--- START ---

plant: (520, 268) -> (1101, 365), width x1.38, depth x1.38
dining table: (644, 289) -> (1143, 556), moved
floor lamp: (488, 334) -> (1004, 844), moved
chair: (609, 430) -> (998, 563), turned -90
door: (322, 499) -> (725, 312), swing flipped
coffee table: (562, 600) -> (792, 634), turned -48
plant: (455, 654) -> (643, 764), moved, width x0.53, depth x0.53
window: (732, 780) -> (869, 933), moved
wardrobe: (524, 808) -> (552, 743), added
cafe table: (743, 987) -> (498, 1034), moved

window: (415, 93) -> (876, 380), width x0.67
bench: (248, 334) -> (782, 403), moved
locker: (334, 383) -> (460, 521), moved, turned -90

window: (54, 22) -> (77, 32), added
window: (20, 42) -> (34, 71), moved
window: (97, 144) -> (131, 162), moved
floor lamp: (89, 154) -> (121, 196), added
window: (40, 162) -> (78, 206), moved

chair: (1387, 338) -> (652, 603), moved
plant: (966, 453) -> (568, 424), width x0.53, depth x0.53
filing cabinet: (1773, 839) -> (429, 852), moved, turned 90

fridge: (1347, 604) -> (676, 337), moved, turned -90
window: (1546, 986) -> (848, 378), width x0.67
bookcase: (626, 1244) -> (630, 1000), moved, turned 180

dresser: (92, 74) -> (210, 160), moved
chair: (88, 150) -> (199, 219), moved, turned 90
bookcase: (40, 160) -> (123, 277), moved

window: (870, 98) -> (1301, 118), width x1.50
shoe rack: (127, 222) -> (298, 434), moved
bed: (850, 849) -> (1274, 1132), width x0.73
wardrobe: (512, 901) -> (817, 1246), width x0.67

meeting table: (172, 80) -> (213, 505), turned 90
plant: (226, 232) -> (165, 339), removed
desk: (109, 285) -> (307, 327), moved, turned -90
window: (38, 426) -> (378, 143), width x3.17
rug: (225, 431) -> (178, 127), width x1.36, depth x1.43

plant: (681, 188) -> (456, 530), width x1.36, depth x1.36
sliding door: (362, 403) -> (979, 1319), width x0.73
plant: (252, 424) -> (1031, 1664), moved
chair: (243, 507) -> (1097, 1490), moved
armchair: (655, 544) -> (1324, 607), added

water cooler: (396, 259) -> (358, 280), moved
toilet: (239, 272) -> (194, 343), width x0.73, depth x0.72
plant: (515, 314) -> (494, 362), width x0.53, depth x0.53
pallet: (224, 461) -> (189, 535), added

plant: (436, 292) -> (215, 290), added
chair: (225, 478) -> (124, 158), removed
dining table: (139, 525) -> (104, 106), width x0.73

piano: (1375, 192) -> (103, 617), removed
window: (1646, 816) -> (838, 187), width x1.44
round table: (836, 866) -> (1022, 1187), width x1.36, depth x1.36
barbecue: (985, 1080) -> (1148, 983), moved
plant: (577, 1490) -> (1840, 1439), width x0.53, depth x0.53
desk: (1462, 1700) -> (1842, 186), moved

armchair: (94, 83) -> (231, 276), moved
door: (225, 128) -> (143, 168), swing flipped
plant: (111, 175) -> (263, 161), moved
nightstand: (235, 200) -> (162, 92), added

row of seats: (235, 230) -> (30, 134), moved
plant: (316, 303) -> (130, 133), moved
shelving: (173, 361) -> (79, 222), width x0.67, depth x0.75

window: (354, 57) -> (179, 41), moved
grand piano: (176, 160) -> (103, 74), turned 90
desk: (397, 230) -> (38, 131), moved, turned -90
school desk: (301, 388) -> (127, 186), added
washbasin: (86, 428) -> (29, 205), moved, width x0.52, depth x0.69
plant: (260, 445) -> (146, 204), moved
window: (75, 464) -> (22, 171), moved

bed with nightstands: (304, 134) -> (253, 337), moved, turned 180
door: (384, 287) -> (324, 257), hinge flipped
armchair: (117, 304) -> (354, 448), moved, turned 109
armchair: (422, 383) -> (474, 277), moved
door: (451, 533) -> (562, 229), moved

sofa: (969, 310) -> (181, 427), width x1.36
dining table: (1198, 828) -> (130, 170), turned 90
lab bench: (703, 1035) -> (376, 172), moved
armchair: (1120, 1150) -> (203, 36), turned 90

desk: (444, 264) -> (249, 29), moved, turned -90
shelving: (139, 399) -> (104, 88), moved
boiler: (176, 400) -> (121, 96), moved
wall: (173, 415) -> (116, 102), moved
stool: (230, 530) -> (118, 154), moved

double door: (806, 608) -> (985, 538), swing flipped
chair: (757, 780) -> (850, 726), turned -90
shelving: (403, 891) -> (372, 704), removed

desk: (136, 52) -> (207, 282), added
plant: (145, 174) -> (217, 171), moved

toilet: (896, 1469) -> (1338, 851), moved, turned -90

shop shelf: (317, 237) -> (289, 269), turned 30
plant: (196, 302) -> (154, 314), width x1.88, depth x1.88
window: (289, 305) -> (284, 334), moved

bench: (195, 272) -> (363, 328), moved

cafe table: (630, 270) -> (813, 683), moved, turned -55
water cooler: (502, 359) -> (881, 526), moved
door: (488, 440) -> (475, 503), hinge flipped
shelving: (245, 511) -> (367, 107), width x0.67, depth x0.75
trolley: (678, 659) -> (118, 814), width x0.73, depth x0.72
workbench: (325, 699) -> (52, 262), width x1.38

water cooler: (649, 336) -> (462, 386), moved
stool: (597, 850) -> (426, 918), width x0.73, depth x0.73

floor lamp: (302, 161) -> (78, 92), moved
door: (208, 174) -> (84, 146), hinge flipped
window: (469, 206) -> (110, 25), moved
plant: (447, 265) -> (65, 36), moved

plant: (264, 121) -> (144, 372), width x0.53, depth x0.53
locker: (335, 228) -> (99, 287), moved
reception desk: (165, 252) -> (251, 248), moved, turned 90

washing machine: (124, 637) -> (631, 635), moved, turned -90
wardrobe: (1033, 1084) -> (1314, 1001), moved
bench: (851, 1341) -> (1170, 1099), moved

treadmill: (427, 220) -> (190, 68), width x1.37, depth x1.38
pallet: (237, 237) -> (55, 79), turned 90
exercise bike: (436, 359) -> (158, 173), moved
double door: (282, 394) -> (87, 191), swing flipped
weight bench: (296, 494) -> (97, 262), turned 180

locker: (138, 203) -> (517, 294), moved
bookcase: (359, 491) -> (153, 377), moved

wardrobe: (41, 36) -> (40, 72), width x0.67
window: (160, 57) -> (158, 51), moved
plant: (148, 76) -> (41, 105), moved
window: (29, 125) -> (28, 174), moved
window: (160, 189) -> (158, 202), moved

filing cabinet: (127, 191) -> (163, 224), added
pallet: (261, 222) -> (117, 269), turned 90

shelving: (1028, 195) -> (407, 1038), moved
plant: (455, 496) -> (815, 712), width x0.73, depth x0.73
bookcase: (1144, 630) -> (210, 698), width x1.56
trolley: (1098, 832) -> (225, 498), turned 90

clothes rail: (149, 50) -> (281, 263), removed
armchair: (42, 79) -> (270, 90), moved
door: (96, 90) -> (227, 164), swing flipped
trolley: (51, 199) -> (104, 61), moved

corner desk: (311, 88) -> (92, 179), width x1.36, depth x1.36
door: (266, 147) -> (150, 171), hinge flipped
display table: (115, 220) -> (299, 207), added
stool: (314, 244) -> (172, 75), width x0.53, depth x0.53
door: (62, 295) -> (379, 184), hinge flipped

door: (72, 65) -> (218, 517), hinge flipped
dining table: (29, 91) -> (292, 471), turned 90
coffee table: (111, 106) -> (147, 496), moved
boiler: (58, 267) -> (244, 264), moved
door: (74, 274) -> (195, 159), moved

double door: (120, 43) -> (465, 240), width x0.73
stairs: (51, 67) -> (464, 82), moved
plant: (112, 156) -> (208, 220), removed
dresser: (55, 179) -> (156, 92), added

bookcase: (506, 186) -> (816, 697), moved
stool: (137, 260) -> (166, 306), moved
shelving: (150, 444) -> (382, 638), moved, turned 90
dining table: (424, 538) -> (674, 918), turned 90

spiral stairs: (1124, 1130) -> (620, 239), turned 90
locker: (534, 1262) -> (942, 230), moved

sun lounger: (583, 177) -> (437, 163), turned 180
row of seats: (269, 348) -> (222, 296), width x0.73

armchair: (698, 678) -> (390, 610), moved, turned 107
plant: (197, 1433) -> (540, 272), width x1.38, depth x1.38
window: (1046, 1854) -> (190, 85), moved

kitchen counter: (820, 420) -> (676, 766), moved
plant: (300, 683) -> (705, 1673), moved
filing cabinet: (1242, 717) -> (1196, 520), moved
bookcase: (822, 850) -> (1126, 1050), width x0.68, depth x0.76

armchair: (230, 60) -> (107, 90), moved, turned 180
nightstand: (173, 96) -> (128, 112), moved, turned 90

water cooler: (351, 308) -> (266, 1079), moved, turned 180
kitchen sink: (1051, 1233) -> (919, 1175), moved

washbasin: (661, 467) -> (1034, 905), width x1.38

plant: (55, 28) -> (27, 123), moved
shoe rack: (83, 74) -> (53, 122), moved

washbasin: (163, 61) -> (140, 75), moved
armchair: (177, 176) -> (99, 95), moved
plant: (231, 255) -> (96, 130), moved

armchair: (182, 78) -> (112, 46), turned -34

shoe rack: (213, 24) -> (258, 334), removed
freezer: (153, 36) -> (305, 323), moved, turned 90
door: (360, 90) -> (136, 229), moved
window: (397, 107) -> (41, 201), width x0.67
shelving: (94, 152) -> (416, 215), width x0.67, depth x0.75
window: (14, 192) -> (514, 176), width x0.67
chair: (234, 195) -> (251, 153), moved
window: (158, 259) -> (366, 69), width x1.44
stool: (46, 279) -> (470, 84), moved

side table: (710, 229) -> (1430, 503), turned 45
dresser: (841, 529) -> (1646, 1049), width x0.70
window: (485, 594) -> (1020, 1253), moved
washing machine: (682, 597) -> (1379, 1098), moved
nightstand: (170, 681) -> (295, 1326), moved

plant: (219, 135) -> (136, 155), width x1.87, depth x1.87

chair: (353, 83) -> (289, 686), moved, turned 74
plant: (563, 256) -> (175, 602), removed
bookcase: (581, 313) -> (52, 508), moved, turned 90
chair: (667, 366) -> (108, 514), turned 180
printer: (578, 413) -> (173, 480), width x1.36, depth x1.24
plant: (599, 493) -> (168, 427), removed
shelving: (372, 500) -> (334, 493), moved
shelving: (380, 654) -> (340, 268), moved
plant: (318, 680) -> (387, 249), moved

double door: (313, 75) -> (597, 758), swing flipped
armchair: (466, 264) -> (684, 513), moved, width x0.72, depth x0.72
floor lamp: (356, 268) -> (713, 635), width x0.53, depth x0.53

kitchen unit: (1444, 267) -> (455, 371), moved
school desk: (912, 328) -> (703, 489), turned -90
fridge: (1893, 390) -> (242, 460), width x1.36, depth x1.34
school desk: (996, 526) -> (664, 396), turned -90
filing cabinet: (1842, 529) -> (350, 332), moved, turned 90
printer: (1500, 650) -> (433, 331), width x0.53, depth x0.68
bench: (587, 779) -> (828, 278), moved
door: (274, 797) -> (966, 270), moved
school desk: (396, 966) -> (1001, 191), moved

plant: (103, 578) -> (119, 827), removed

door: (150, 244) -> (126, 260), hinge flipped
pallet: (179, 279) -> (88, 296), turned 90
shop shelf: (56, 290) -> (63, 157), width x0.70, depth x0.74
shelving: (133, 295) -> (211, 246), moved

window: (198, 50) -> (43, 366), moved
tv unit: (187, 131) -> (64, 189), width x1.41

--- END ---

**ABOUT THIS TASK**
Find the string "piano" in the records, then copy each line where it occurs.

**OUTPUT OF THE EXERCISE**
piano: (1375, 192) -> (103, 617), removed
grand piano: (176, 160) -> (103, 74), turned 90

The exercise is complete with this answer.